◆ GIVEN TASK: Pull out every line in the listing below that contains the string "shortInstrumentName" and copy each one as it stands. Case counts, so a line only matches if its capital and small letters are the same.

____ DATA PROVIDED

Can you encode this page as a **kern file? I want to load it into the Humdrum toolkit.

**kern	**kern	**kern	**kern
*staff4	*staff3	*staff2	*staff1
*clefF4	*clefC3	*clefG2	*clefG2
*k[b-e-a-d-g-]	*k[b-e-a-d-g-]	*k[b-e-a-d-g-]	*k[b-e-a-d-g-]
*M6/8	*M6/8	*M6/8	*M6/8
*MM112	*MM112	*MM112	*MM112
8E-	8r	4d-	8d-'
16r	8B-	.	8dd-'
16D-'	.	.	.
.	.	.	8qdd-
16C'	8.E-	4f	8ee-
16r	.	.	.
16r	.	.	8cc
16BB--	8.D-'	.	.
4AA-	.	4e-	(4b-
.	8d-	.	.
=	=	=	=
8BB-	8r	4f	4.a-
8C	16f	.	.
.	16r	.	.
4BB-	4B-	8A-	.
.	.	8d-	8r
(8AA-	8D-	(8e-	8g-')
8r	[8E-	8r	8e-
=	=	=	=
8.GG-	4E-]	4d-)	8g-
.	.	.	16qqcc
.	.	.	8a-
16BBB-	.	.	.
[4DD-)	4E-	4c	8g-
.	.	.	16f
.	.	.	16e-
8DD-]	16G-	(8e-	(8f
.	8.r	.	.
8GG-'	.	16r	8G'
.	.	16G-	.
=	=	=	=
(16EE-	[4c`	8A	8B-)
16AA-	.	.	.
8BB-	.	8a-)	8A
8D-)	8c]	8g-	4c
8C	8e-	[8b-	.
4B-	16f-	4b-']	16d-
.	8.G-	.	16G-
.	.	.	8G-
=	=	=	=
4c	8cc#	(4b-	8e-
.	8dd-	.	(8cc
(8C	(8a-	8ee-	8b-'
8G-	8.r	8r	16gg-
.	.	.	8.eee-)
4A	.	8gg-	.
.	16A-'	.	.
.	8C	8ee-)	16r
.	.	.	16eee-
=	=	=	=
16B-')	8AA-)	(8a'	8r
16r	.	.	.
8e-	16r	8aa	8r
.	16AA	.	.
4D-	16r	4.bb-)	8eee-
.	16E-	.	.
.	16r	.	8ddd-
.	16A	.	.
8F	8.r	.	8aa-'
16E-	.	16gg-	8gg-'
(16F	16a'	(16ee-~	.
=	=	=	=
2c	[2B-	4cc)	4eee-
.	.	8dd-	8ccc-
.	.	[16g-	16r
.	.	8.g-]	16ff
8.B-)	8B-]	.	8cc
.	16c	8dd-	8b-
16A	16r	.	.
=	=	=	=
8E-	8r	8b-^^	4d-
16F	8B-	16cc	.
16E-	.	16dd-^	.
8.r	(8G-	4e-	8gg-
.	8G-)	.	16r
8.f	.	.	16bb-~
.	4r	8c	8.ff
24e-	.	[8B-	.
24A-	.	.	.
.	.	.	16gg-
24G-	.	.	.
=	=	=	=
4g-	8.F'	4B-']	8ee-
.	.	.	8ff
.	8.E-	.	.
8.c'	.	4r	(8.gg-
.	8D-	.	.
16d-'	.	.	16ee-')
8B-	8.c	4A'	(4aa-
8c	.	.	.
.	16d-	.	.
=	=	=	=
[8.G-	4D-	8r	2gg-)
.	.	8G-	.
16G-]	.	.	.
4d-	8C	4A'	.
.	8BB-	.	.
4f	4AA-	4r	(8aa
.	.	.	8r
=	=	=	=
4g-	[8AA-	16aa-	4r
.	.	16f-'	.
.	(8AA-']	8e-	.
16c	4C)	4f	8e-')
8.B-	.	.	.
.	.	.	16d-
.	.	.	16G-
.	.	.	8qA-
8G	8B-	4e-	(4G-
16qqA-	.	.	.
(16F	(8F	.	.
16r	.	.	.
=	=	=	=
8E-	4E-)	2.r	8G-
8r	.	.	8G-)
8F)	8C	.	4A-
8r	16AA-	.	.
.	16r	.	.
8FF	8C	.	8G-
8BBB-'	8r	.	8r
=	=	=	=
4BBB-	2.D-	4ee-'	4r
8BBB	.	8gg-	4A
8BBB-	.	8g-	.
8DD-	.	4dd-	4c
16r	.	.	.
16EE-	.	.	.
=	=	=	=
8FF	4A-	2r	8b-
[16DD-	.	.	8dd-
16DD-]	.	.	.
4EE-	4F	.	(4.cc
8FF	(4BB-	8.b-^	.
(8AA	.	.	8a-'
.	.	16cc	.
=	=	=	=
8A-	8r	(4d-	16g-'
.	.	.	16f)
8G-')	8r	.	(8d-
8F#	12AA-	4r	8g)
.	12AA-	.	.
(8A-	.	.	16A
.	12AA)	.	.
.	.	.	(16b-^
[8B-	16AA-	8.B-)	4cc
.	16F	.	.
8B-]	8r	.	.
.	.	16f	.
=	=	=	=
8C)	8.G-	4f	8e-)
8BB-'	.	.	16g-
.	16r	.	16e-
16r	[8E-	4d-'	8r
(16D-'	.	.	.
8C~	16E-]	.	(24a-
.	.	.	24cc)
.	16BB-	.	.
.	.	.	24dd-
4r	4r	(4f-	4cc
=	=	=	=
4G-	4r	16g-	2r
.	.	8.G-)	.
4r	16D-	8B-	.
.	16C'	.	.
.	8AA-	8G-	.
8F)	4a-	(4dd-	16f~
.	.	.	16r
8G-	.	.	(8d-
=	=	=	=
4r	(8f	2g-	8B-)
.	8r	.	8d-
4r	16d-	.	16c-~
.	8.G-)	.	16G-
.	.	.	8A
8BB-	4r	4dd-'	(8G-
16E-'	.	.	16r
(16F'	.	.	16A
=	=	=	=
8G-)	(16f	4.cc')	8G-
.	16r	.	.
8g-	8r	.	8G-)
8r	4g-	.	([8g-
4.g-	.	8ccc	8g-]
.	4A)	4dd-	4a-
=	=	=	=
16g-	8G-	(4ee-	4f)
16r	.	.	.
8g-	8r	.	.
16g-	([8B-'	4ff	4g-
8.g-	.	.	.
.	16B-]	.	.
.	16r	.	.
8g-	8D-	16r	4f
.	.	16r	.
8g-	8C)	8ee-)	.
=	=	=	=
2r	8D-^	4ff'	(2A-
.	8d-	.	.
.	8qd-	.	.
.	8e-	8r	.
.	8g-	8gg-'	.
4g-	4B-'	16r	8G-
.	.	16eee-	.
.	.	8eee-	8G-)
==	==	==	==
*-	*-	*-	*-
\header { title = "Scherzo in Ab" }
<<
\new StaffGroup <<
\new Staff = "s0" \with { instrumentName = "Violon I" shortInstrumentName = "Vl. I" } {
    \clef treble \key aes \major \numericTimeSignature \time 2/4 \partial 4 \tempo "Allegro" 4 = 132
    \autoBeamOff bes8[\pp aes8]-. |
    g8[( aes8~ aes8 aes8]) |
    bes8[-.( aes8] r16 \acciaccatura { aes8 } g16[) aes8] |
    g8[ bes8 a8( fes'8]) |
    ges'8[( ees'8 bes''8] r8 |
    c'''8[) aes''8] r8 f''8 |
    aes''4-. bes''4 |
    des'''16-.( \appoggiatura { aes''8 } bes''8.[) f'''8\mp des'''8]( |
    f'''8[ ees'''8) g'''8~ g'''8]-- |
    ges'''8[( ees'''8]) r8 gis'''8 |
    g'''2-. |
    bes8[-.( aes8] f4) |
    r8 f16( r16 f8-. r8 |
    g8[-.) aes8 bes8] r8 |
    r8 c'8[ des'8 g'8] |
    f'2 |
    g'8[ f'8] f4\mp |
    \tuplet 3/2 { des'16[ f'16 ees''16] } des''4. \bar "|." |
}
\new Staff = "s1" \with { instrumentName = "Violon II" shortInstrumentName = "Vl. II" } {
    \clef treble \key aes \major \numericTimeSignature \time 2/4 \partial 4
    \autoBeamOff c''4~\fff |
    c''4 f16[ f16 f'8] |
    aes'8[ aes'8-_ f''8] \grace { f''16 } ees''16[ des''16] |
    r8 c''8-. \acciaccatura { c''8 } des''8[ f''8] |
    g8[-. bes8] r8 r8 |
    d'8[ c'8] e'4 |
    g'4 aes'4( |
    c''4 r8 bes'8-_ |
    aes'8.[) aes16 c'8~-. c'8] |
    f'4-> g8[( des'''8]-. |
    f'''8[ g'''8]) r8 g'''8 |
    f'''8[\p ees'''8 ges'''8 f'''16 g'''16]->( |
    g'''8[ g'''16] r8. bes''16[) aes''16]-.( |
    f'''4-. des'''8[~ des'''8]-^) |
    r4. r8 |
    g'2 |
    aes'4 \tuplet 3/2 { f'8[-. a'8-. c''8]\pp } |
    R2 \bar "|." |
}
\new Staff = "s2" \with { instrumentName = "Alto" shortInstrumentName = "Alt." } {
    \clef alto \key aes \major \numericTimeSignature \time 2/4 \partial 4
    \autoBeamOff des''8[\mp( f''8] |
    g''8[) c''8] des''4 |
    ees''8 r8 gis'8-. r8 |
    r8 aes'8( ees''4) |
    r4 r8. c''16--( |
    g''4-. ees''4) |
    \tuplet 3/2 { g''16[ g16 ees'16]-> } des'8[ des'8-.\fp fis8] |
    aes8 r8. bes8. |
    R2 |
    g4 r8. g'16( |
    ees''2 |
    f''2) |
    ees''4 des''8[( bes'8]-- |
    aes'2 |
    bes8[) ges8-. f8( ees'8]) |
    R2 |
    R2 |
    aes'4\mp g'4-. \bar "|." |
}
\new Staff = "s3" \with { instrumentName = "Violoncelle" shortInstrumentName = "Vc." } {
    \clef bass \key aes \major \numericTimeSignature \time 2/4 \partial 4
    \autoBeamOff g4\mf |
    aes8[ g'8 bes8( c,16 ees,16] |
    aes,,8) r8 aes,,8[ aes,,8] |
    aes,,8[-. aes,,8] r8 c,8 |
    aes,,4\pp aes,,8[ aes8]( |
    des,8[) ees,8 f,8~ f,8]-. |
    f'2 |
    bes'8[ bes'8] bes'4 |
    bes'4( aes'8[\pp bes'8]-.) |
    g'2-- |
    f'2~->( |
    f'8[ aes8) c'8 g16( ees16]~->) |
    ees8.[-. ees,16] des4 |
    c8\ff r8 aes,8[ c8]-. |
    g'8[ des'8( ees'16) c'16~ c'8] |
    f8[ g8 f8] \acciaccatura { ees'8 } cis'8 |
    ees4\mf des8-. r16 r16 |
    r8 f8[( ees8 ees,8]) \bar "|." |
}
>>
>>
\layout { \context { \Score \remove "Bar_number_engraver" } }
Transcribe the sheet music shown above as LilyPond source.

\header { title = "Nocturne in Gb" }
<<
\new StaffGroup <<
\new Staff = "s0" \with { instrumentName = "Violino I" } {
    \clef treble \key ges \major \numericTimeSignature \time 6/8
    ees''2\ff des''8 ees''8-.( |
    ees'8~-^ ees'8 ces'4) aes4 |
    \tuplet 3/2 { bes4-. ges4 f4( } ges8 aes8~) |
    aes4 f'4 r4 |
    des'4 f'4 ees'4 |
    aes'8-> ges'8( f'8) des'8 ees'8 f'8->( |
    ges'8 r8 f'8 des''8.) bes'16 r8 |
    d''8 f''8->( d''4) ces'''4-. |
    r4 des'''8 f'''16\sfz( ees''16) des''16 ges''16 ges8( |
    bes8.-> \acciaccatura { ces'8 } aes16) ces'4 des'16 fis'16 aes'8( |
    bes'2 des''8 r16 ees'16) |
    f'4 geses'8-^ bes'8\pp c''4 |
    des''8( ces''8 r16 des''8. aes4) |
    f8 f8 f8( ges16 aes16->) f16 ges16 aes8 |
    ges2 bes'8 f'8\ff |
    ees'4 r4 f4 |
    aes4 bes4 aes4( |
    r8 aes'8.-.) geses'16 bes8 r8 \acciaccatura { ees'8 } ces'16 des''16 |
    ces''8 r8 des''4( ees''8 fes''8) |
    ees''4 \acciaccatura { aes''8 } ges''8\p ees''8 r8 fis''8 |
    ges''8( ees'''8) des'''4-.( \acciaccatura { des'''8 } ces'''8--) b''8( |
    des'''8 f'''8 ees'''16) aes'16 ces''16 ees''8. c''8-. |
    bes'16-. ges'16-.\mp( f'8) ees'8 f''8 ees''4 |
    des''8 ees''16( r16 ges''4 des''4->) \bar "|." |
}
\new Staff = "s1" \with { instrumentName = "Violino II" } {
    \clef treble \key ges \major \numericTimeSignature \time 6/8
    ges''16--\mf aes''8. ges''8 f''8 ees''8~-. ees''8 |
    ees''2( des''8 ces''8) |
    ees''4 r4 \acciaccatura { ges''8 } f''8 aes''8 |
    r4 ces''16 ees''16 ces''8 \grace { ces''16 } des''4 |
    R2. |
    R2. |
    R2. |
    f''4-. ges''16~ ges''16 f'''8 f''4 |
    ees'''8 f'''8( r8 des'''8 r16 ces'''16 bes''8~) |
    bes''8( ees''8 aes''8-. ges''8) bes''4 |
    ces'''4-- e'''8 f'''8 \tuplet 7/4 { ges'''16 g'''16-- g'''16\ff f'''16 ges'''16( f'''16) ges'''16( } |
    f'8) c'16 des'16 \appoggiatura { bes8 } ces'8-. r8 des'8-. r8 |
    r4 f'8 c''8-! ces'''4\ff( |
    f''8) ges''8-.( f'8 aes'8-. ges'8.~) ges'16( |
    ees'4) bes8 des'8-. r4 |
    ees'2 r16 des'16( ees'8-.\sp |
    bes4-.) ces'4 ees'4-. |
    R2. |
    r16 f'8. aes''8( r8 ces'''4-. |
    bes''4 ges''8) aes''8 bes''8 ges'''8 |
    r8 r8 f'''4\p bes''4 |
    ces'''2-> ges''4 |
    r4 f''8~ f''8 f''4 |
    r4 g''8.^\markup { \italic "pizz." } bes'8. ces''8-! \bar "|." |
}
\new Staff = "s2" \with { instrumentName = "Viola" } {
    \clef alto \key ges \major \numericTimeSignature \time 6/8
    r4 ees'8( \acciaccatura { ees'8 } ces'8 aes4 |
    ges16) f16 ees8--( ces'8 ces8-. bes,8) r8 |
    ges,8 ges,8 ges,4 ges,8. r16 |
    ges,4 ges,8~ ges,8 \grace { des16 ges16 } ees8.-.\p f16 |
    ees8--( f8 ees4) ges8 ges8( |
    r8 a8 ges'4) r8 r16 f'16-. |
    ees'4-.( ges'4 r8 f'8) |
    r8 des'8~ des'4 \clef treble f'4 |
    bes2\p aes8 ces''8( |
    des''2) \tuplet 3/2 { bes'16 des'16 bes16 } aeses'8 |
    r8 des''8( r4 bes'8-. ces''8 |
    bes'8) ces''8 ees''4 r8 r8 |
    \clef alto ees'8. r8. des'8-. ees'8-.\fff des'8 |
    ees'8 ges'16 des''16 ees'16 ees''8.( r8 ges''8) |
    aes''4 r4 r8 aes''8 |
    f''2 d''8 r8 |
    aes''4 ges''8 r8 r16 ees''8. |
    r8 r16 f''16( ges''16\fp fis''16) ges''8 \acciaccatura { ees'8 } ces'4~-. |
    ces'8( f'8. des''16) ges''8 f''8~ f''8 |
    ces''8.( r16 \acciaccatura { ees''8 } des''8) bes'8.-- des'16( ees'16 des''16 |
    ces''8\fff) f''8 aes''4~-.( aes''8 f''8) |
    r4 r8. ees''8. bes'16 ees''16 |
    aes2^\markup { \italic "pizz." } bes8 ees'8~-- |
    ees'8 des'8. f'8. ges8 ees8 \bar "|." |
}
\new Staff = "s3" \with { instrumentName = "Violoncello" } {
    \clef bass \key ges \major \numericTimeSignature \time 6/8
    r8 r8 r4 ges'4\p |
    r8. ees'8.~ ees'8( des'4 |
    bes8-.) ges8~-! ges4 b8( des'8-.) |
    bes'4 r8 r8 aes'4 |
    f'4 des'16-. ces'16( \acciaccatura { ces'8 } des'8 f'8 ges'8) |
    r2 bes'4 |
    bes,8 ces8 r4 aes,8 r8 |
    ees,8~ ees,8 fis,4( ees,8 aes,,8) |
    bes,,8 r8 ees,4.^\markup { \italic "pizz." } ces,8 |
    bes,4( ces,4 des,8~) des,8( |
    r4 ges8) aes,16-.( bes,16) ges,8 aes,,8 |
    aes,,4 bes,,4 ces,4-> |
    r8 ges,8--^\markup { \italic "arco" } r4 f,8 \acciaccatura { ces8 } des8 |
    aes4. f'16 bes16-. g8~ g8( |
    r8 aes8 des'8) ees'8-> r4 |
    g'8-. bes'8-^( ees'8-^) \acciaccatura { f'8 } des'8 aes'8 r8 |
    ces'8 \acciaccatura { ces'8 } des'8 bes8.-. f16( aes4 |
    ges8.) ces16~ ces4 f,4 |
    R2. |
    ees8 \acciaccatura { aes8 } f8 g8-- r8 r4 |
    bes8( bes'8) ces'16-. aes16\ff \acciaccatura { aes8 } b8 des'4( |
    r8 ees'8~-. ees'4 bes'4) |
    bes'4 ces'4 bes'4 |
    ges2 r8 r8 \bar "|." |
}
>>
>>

________

◆ RESPONSE FOR THIS EXERCISE:
\new Staff = "s0" \with { instrumentName = "Violon I" shortInstrumentName = "Vl. I" } {
\new Staff = "s1" \with { instrumentName = "Violon II" shortInstrumentName = "Vl. II" } {
\new Staff = "s2" \with { instrumentName = "Alto" shortInstrumentName = "Alt." } {
\new Staff = "s3" \with { instrumentName = "Violoncelle" shortInstrumentName = "Vc." } {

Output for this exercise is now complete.